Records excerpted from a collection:

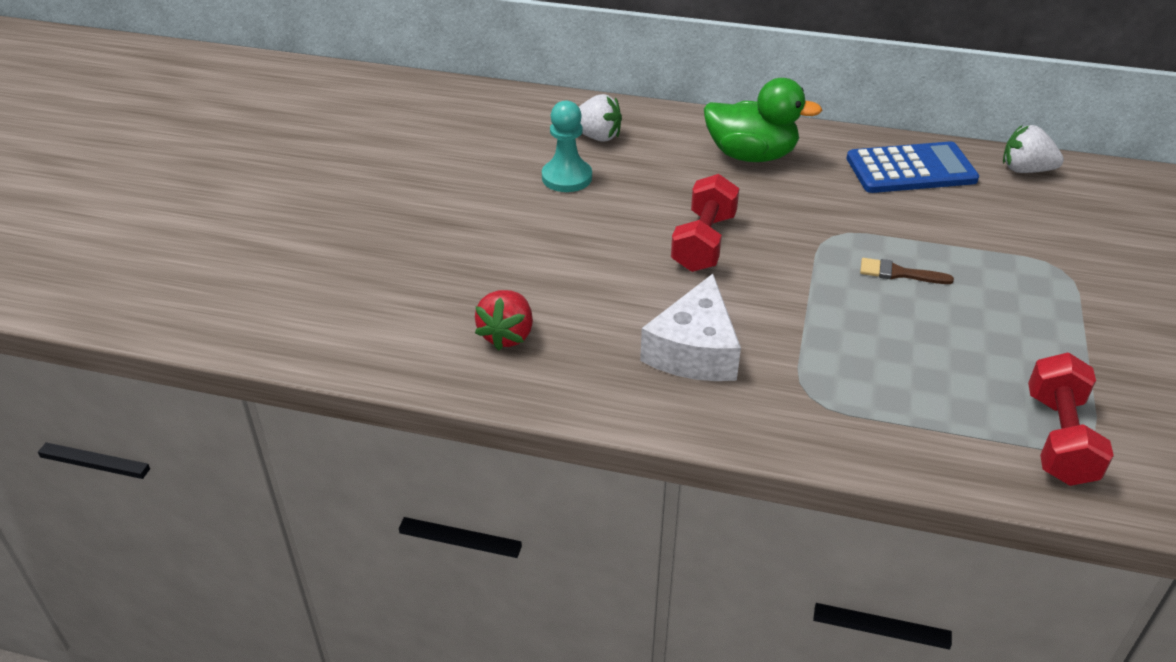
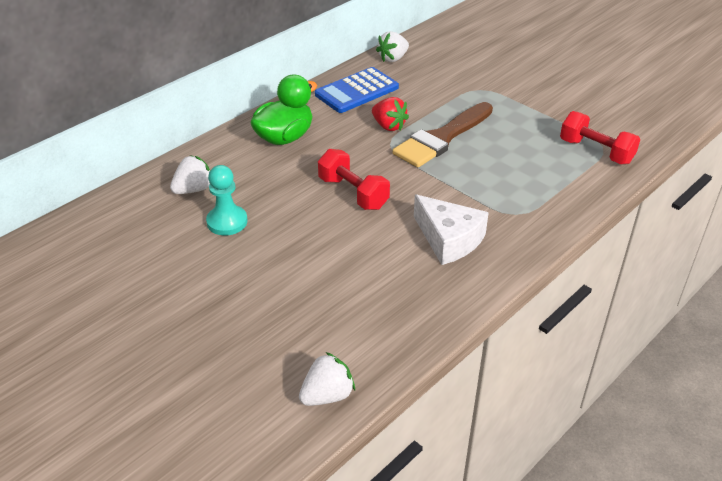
camera: 60 degrees left, 0 degrees up
(362, 347) = (327, 395): none -> white strawberry
(507, 335) = (373, 314): red strawberry -> red strawberry (388, 126)
(899, 273) = (441, 138): brown brush -> brown brush, size x2.33
(911, 169) = (357, 91): blue calculator -> blue calculator turned 150 degrees counterclockwise

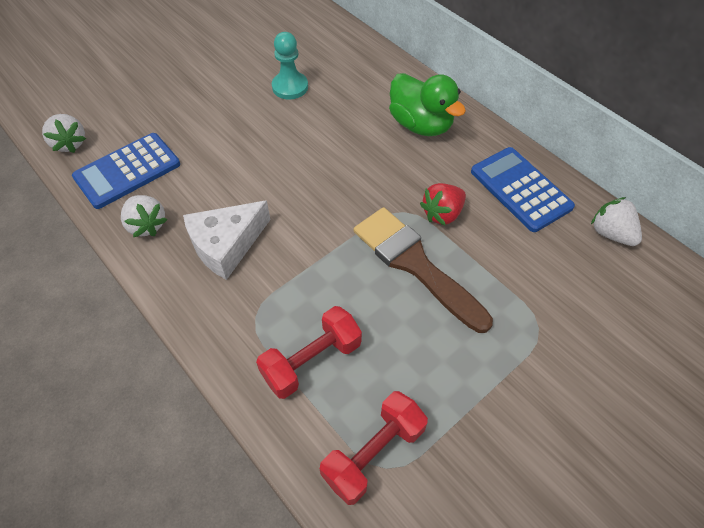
camera: 95 degrees right, 15 degrees up
(194, 189) = (340, 66): white strawberry -> white strawberry (147, 225)
(353, 193) = (317, 174): red dumbbell -> red dumbbell (311, 361)
(366, 329) = (127, 171): none -> blue calculator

Exercise goal: The answer must be the line containing "camera: 95 degrees right, 15 degrees up" and every line after it through the last line of the records above, repeated exactly.

Solution to the exercise:
camera: 95 degrees right, 15 degrees up
(194, 189) = (340, 66): white strawberry -> white strawberry (147, 225)
(353, 193) = (317, 174): red dumbbell -> red dumbbell (311, 361)
(366, 329) = (127, 171): none -> blue calculator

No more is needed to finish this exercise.